- Directions -
Transcribe exactly the lines below that begin at the line with "(145, 446) = (244, 308): red rocket -> none" and stop after the line with "(433, 379) = (94, 218): white", leaving out every picture.

Data items
[Start of Attachment]
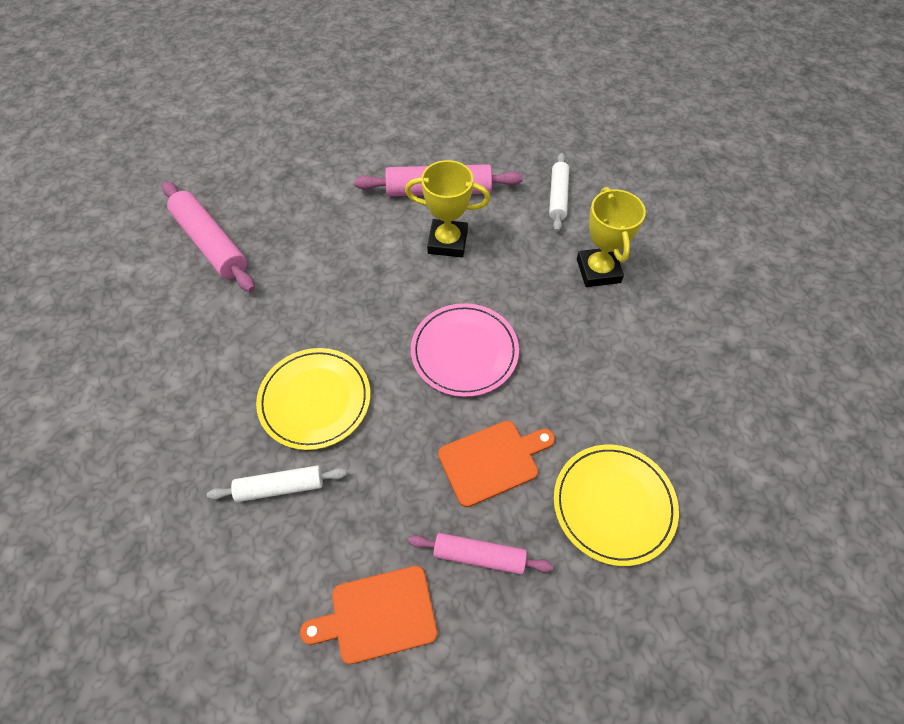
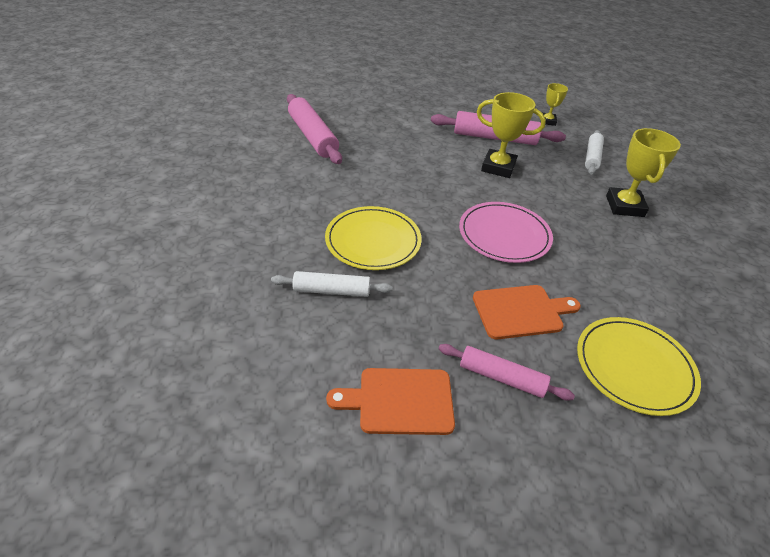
camera: 10 degrees right, 15 degrees down
(501, 144) = (547, 121): none -> yellow trophy

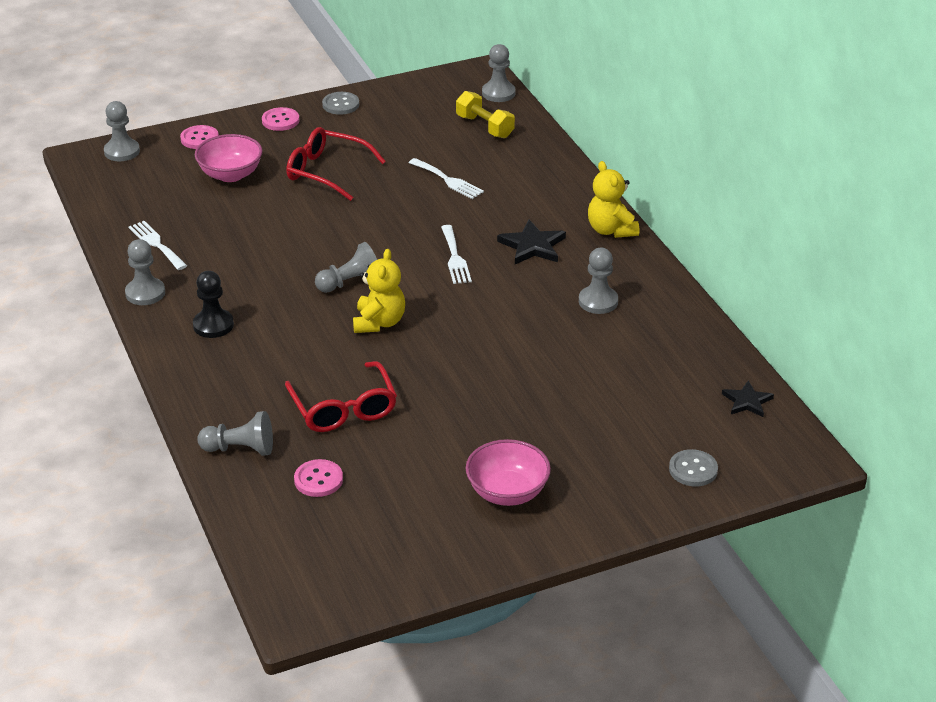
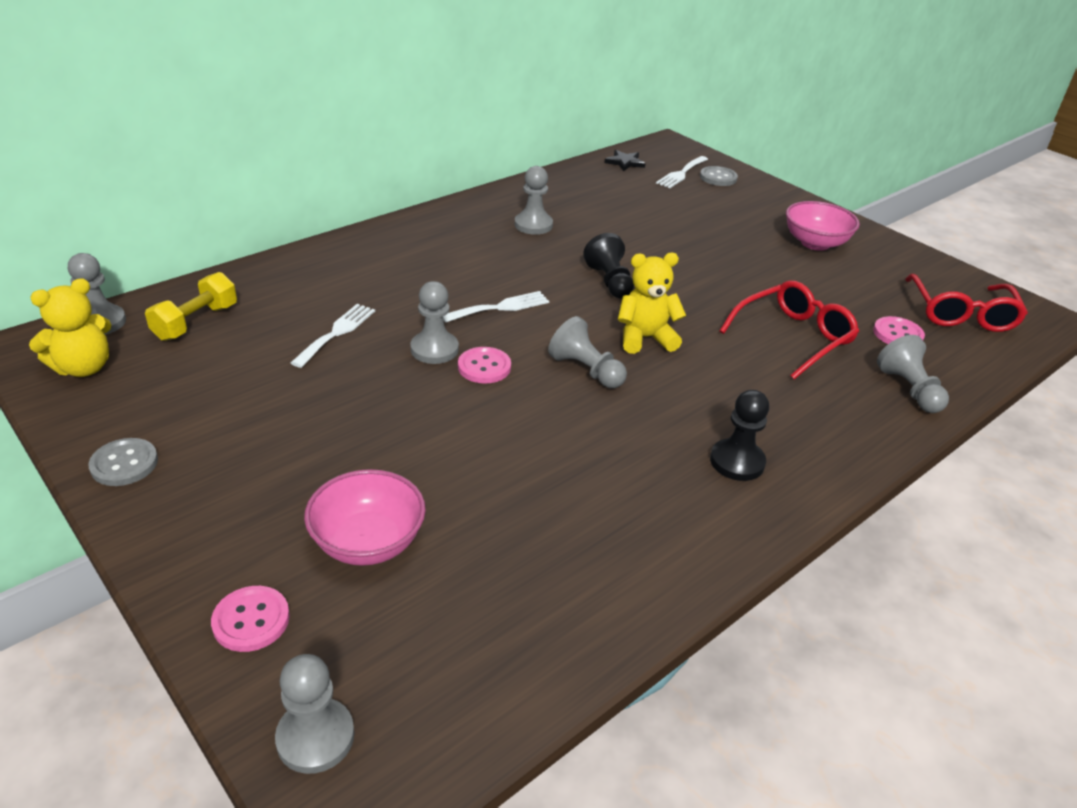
camera: 110 degrees left, 0 degrees up
(145, 293) = (718, 550): grey pawn -> grey pawn (434, 349)
(156, 244) = (596, 576): white fork -> white fork (681, 173)
(280, 120) = (179, 524): pink button -> pink button (484, 367)
(326, 172) = (337, 438): red glasses -> red glasses (961, 314)
(475, 325) = (610, 282): none -> black pawn
(532, 246) = (457, 265): black star -> none
(611, 230) = (410, 227): yellow teddy bear -> yellow teddy bear (83, 368)

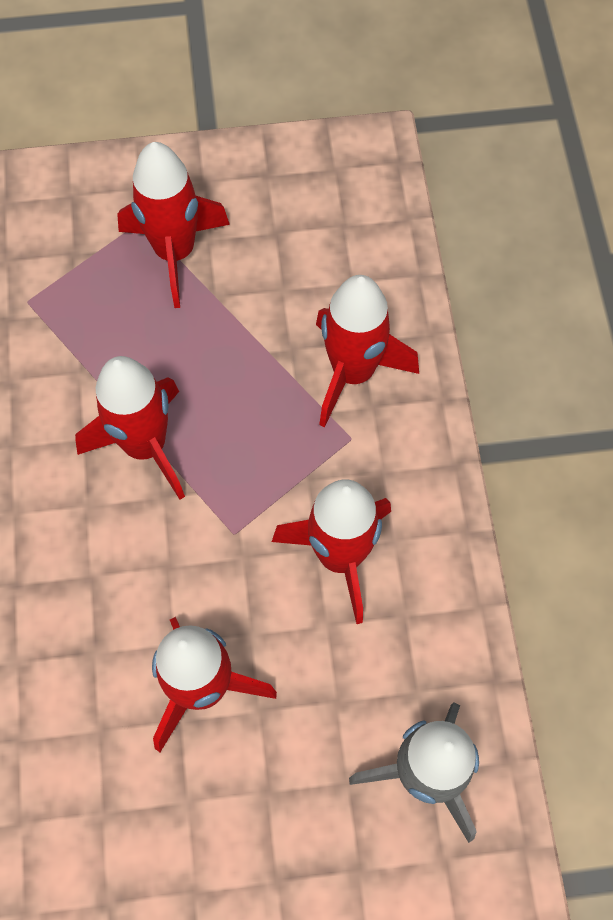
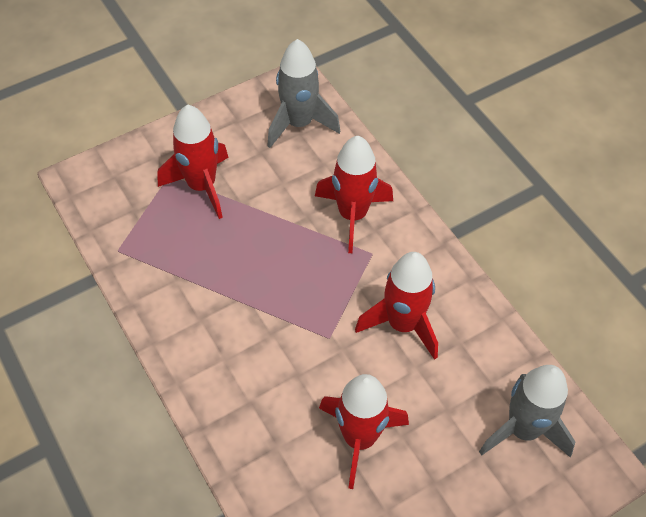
camera: 25 degrees left, 10 degrees down
(145, 446) = (244, 308): red rocket -> none
(348, 210) = (299, 124): none -> grey rocket

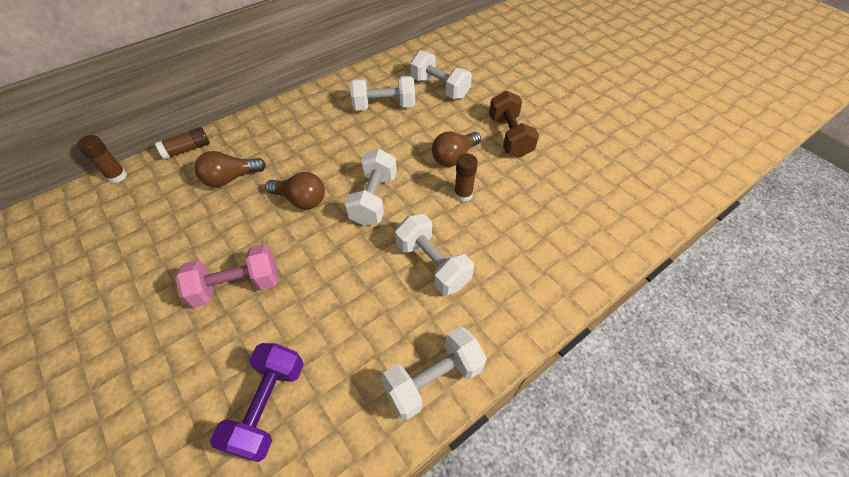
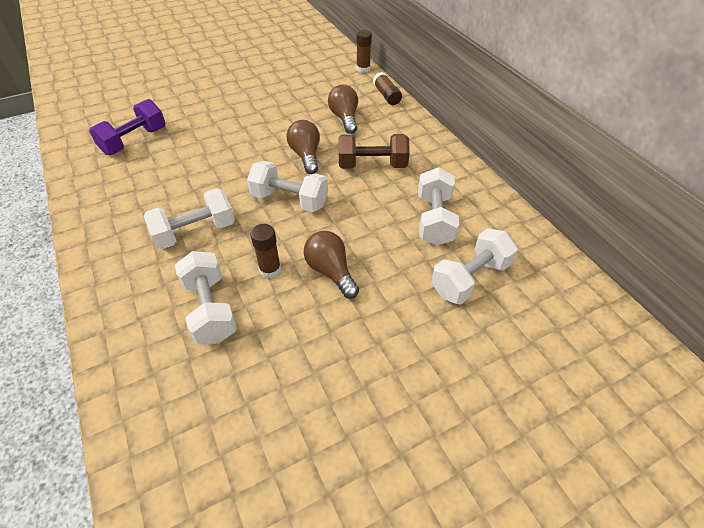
camera: 100 degrees right, 5 degrees down
(237, 285) = (233, 126): pink dumbbell -> none
(268, 406) = (134, 141): purple dumbbell -> purple dumbbell turned 75 degrees counterclockwise
(301, 200) = (306, 155): brown light bulb -> brown light bulb turned 135 degrees clockwise
(433, 379) = (94, 218): white dumbbell -> white dumbbell (210, 309)
(509, 136) = (355, 339): brown dumbbell -> brown dumbbell (372, 165)

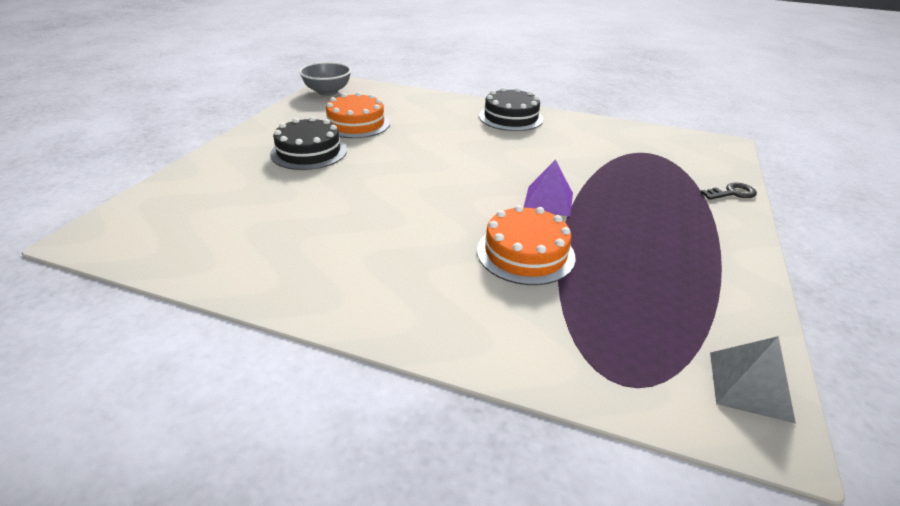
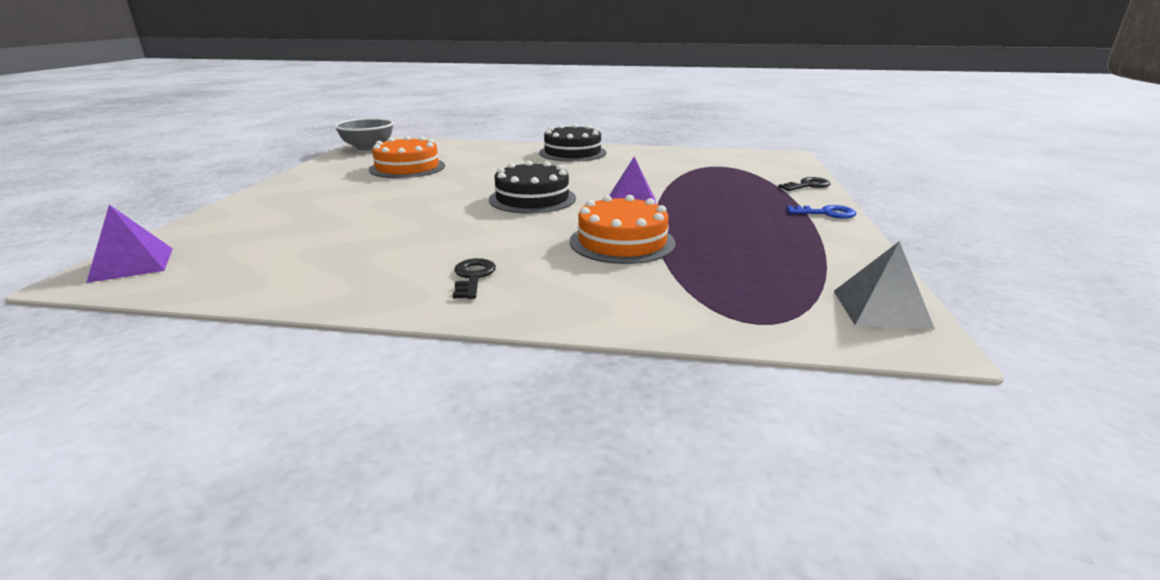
camera: 10 degrees left, 10 degrees down
(116, 226) = (132, 264): none -> purple pyramid
(309, 152) = (359, 191): black cake -> black cake (532, 198)
(382, 282) = (473, 277): none -> black key
(738, 238) = (826, 213): none -> blue key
[End of Attachment]
- Written solution -
(145, 446) = (244, 308): red rocket -> none
(348, 210) = (299, 124): none -> grey rocket

camera: 100 degrees right, 5 degrees down
(237, 285) = (233, 126): pink dumbbell -> none
(268, 406) = (134, 141): purple dumbbell -> purple dumbbell turned 75 degrees counterclockwise
(301, 200) = (306, 155): brown light bulb -> brown light bulb turned 135 degrees clockwise
(433, 379) = (94, 218): white dumbbell -> white dumbbell (210, 309)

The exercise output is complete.